-- Activity --
Note on the material below: return exactly the lines from the line that holds "(782, 182) = (617, 221): blue" through the line that holds "camera: 75 degrees left, 5 degrees up", and leave out each picture.

━━ Data shown

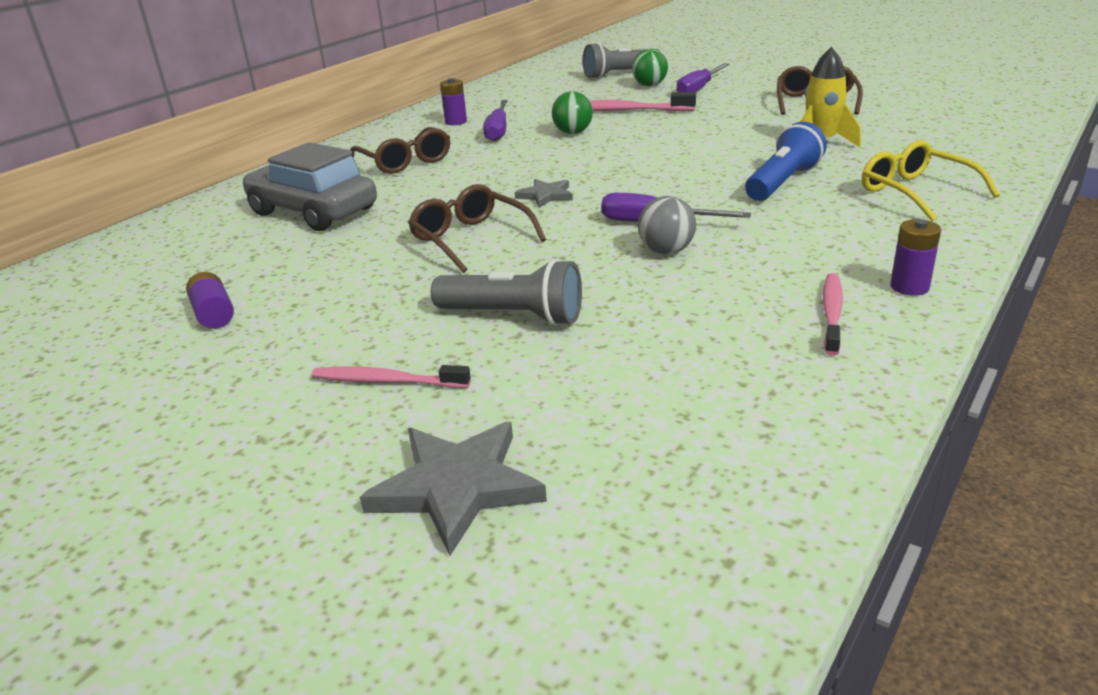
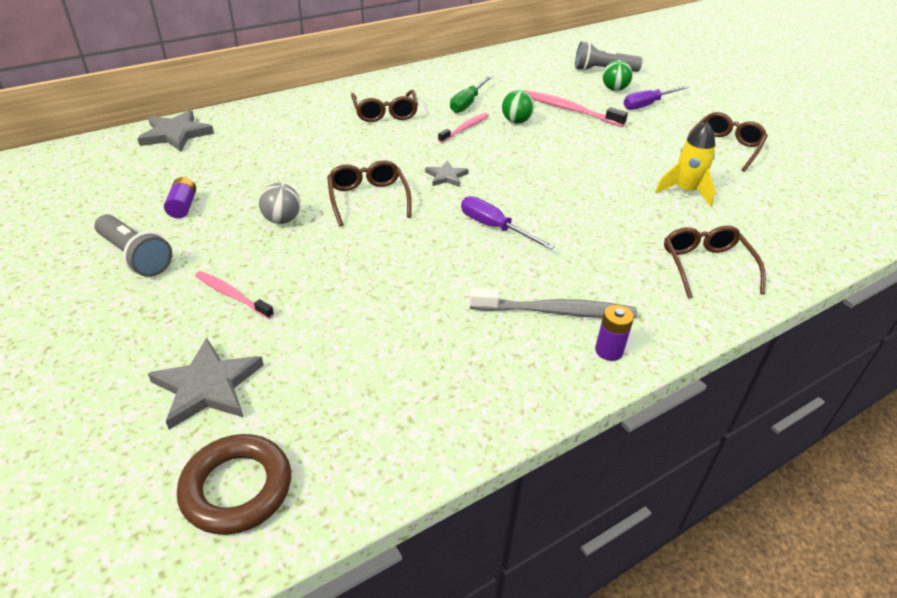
camera: 20 degrees right, 10 degrees up
(126, 248) = (175, 134): none -> grey star
(313, 211) = (296, 140): grey car -> none
(456, 122) = (447, 85): purple battery -> none
(498, 131) = (468, 103): purple screwdriver -> green screwdriver
(513, 316) = (339, 274): grey flashlight -> grey flashlight (136, 256)
(625, 582) = (237, 488): none -> brown ring
(666, 251) = (478, 255): grey ball -> grey ball (282, 220)
(782, 182) = (617, 221): blue flashlight -> none
(812, 272) = (556, 311): none -> grey toothbrush
(832, 313) = (534, 351): pink toothbrush -> pink toothbrush (465, 128)
(915, 192) = (706, 266): yellow glasses -> brown glasses

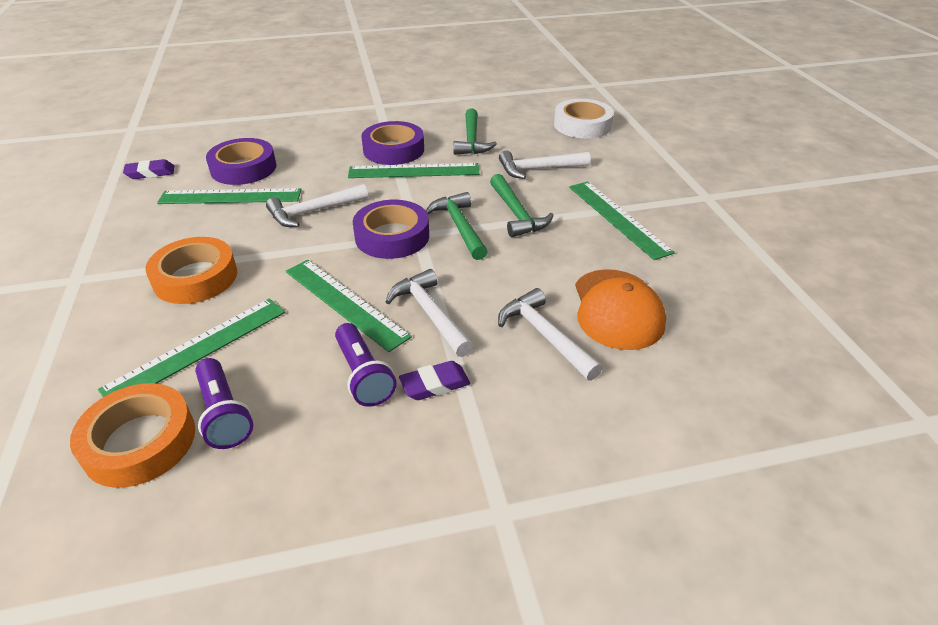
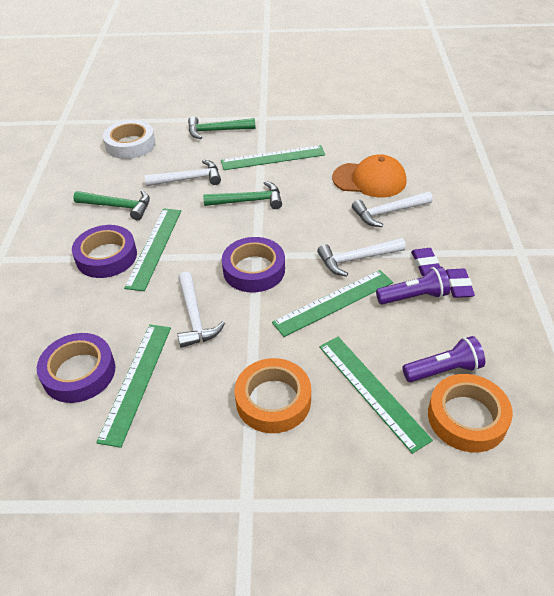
camera: 75 degrees left, 5 degrees up
(150, 173) = (40, 464): purple eraser -> purple eraser (458, 286)
(459, 227) = (254, 232): green hammer -> green hammer (217, 131)
(538, 169) = (188, 179): white hammer -> white hammer turned 105 degrees counterclockwise

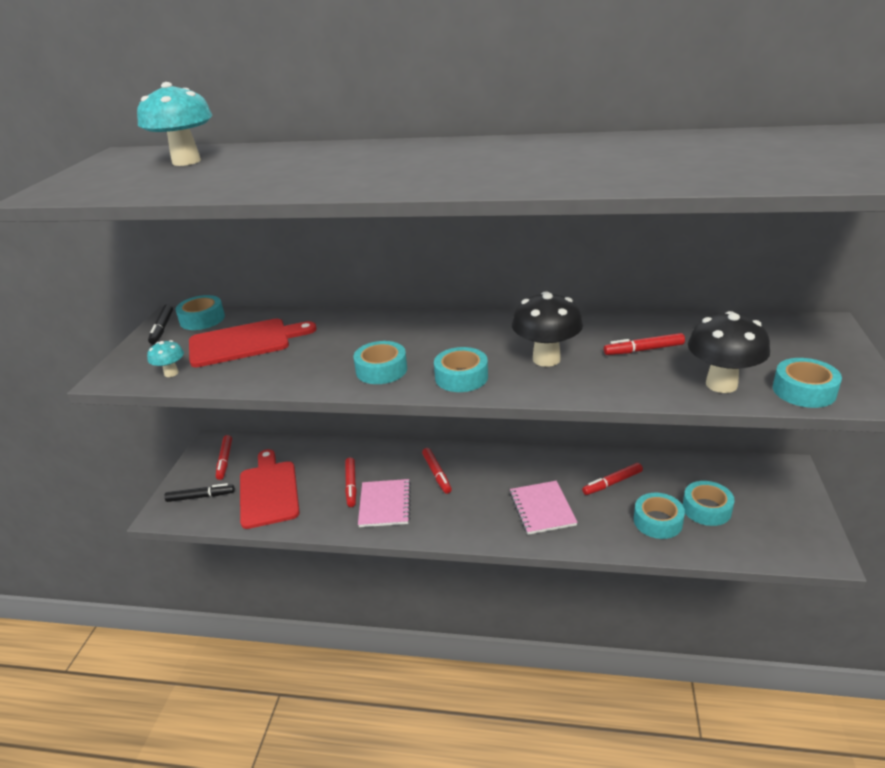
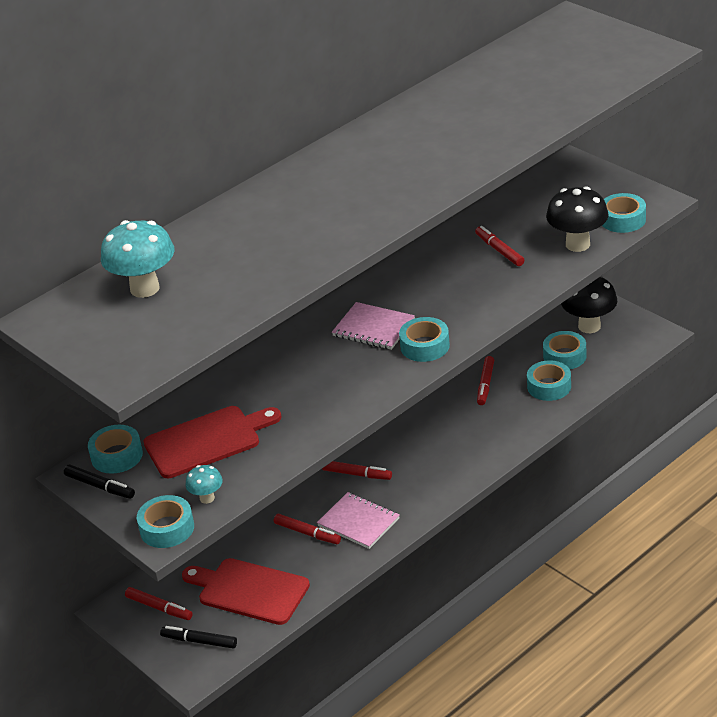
camera: 50 degrees left, 5 degrees up
(201, 497) = (199, 641): black marker -> black marker turned 105 degrees counterclockwise
(244, 342) = (207, 441): red cutting board -> red cutting board turned 45 degrees clockwise
(381, 370) = (362, 380): turquoise tape -> turquoise tape (167, 528)
(542, 509) = (469, 436): pink notebook -> pink notebook (373, 328)
(546, 359) = (453, 297): black mushroom -> black mushroom (589, 326)
(643, 350) = (499, 250): red marker -> red marker turned 120 degrees clockwise

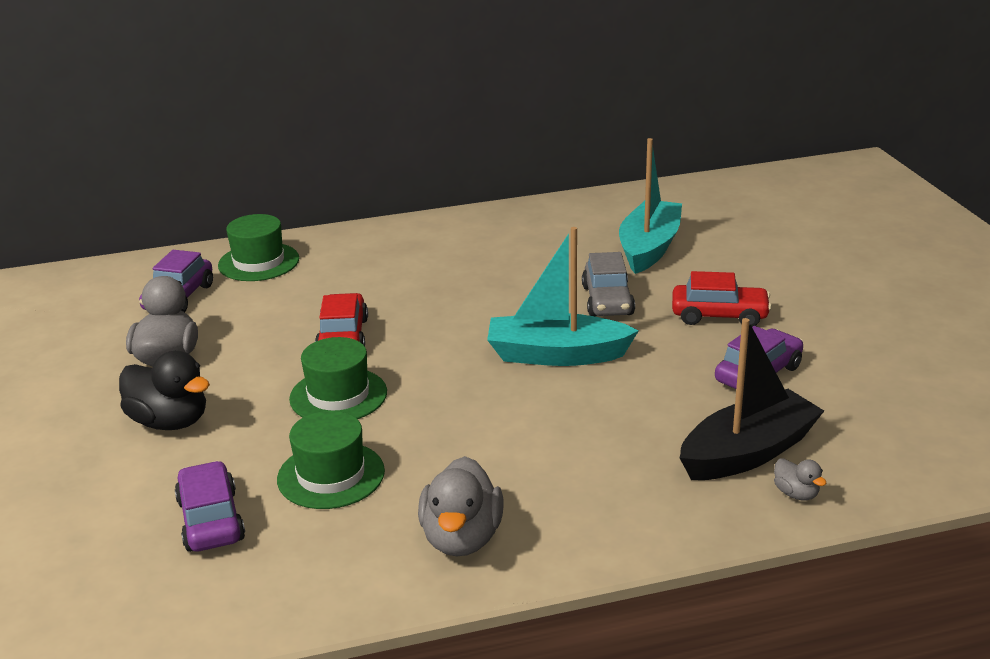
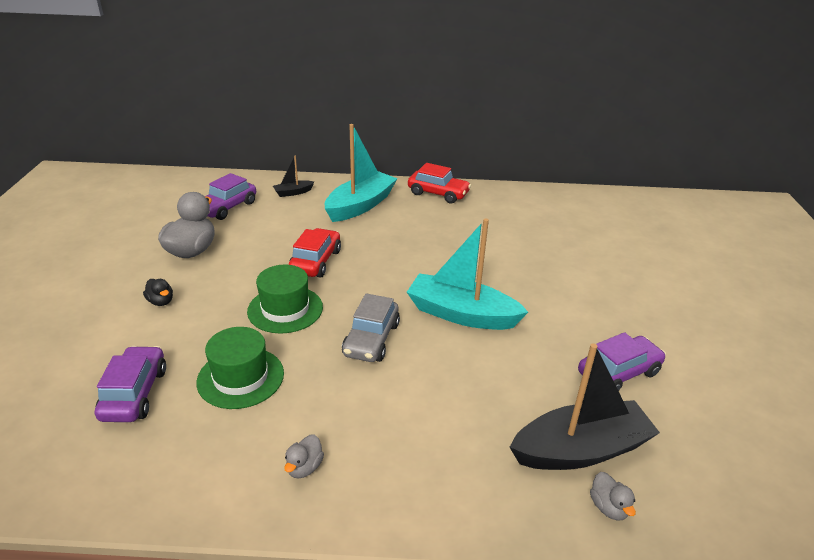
camera: 15 degrees right, 5 degrees up
(170, 422) = (161, 301): black duck -> black duck, size x0.49
(258, 262) = (293, 192): green hat -> black boat
(462, 538) = (304, 467): grey duck -> grey duck, size x0.49
(607, 301) = (522, 276): grey car -> grey car (371, 339)
(649, 248) = (573, 239): turquoise boat -> turquoise boat (360, 205)
(719, 315) = (606, 310): red car -> red car (438, 193)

━━━━

-- Task solution --
(782, 182) = (617, 221): blue flashlight -> none
(812, 272) = (556, 311): none -> grey toothbrush
(832, 313) = (534, 351): pink toothbrush -> pink toothbrush (465, 128)
(915, 192) = (706, 266): yellow glasses -> brown glasses

camera: 75 degrees left, 5 degrees up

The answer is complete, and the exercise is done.